§ What you should do: Could you retype the lines below, starting at the line holding "brown circle: moved 8 px left, 1 px up" and stopping at the line holding "pink circle: moved 7 px left, 1 px up", inclusive? Copy them exactly and drop the images.

§ Data for review:
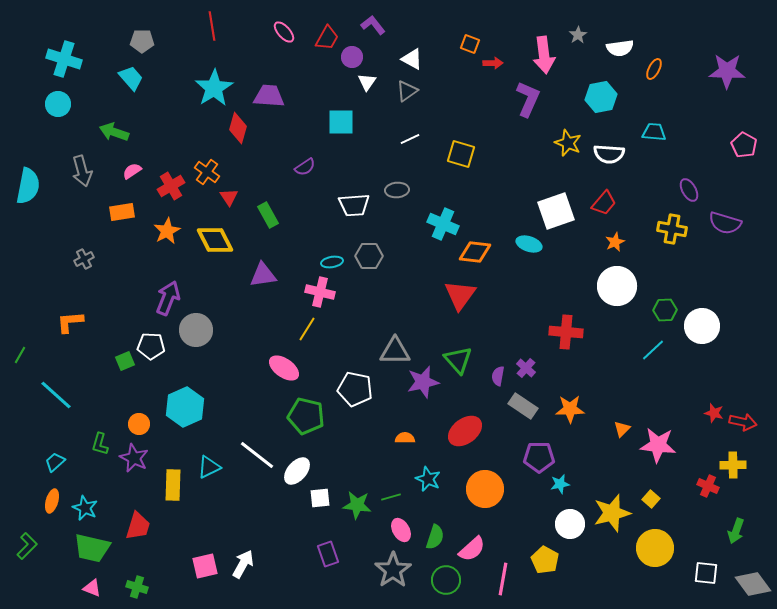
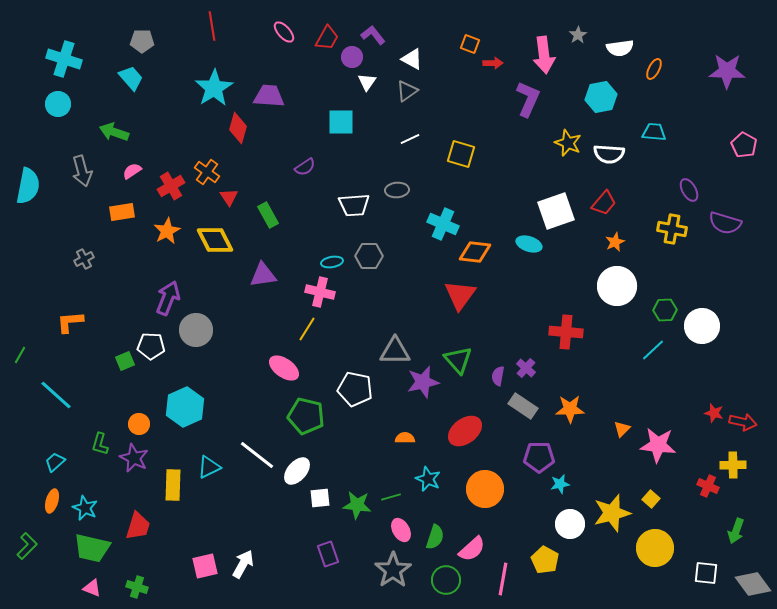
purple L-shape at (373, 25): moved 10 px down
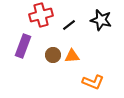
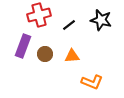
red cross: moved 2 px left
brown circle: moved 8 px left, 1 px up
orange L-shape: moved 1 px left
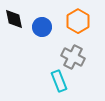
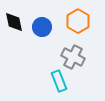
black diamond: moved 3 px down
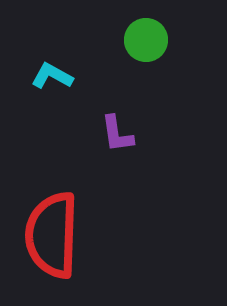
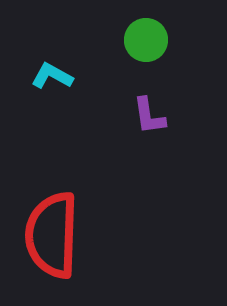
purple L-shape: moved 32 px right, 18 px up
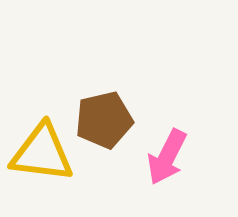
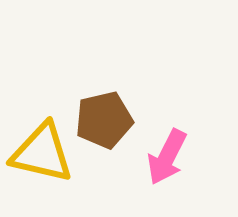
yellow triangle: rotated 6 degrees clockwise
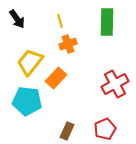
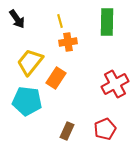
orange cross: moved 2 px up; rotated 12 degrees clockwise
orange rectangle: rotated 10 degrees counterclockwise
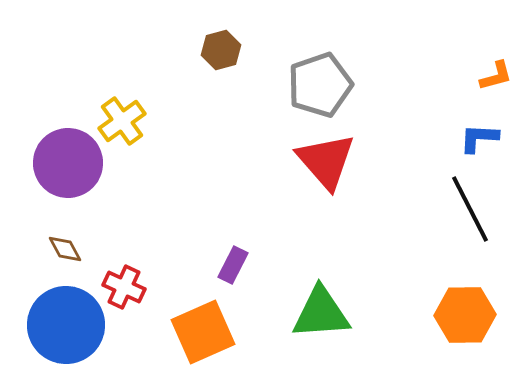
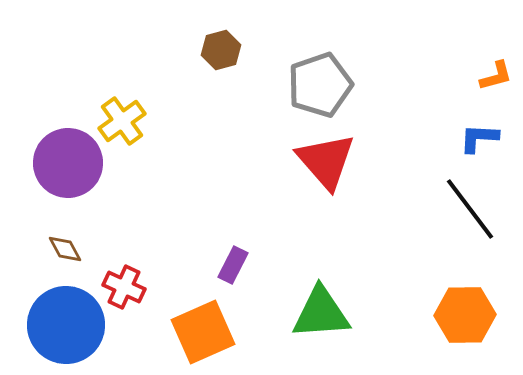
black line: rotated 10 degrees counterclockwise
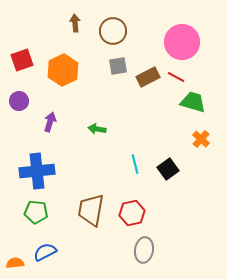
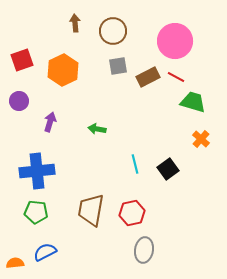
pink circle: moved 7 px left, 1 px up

...

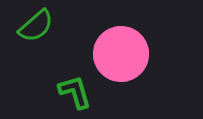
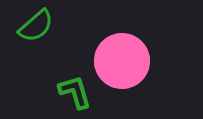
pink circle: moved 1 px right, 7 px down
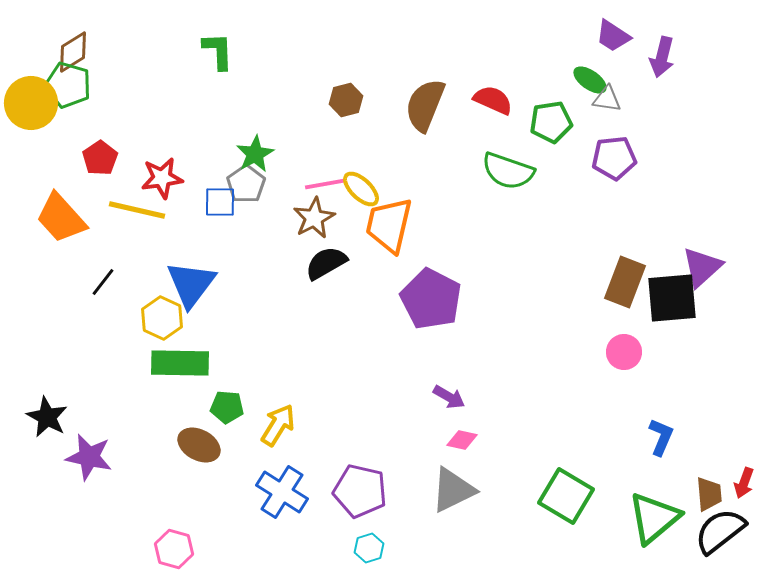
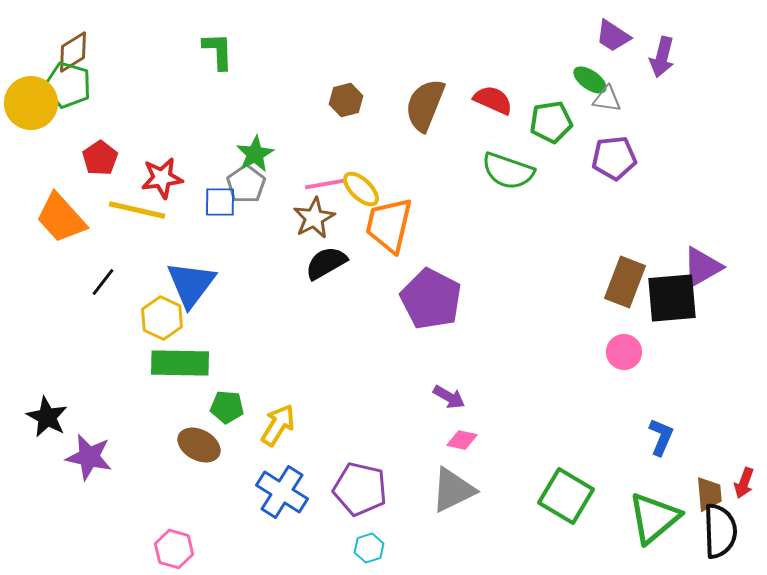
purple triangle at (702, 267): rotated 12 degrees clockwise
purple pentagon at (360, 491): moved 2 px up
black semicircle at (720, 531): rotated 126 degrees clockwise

§ Written answer:
brown circle: moved 8 px left, 1 px up
orange L-shape: moved 1 px left
black diamond: moved 3 px down
purple L-shape: moved 32 px right, 18 px up
yellow triangle: rotated 6 degrees clockwise
orange cross: moved 2 px up; rotated 12 degrees clockwise
orange rectangle: rotated 10 degrees counterclockwise
black line: rotated 10 degrees counterclockwise
pink circle: moved 7 px left, 1 px up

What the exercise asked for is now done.